*Task goal*. Your task is to copy the stretch of lines in the records below that begins with the line containing "brown trapezoid: (86, 937)" and ends with the line containing "gray star: (163, 199) -> (309, 179), moved", exactly as written, with nothing added.

___ Records to process

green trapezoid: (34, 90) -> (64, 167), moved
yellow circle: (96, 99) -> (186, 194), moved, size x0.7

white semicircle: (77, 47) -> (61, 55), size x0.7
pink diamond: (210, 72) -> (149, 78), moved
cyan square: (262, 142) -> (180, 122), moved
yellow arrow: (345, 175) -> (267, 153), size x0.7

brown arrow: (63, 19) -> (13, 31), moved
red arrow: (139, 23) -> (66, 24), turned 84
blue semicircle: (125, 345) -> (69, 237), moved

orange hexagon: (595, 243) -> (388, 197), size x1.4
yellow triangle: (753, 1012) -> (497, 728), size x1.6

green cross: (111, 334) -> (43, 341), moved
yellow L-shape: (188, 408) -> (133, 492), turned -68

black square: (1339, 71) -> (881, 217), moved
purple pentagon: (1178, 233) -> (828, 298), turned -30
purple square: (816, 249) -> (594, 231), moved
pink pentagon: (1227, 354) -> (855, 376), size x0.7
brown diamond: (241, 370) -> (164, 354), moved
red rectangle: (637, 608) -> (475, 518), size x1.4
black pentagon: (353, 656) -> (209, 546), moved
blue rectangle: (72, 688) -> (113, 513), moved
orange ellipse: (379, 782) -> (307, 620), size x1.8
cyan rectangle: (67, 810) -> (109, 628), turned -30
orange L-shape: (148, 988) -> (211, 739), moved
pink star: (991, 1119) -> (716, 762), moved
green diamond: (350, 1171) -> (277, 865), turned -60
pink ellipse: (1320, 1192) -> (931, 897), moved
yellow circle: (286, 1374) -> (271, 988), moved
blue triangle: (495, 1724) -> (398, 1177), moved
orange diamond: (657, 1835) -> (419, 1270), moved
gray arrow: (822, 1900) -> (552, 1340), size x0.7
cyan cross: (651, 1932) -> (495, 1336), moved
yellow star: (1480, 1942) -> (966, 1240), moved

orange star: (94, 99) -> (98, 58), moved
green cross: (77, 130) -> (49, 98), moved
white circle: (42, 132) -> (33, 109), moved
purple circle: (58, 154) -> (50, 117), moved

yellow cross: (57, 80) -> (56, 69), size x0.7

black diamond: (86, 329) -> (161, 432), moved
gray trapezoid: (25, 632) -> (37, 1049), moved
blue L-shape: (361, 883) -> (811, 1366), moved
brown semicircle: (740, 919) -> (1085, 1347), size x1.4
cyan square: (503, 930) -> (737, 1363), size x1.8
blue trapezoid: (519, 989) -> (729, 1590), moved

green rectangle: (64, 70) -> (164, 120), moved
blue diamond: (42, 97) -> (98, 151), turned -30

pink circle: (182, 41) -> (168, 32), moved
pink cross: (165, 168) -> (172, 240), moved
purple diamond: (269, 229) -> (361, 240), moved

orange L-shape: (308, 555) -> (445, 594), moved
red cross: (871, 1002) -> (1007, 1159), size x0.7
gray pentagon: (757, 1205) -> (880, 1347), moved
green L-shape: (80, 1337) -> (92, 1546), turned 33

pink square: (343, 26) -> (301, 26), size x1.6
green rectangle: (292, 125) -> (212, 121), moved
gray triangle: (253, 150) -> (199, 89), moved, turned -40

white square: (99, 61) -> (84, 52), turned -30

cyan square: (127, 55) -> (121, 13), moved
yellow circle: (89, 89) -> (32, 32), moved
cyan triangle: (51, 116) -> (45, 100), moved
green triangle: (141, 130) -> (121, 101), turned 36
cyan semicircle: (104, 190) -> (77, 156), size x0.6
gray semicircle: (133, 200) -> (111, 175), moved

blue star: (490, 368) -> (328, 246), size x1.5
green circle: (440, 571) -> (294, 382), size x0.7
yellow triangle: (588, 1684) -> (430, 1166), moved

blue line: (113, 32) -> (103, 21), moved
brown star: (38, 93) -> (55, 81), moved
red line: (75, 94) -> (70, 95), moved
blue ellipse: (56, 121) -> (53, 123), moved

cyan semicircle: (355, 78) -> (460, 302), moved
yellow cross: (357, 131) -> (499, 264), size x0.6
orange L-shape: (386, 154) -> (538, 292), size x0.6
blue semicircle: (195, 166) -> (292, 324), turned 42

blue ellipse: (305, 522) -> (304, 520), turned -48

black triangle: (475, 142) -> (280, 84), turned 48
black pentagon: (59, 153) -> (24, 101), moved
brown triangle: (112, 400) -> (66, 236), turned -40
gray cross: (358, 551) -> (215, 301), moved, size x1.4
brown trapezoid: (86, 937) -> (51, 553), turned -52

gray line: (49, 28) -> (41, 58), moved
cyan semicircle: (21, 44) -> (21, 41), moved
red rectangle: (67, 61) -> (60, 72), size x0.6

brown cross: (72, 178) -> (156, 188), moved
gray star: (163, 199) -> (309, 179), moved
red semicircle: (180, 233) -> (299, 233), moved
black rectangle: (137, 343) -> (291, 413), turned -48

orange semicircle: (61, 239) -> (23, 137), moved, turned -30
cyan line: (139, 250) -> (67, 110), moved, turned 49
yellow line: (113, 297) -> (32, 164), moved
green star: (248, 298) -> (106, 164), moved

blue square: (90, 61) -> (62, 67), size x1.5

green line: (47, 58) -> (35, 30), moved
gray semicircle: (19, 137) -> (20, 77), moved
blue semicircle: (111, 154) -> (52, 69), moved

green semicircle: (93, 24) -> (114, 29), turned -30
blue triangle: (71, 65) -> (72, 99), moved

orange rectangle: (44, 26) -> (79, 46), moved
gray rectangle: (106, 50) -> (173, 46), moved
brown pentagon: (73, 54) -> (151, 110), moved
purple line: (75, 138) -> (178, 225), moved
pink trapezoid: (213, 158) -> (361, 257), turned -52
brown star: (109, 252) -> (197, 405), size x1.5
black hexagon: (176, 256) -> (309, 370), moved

______

*Response below*.
brown trapezoid: (86, 937) -> (51, 553), turned -52

gray line: (49, 28) -> (41, 58), moved
cyan semicircle: (21, 44) -> (21, 41), moved
red rectangle: (67, 61) -> (60, 72), size x0.6

brown cross: (72, 178) -> (156, 188), moved
gray star: (163, 199) -> (309, 179), moved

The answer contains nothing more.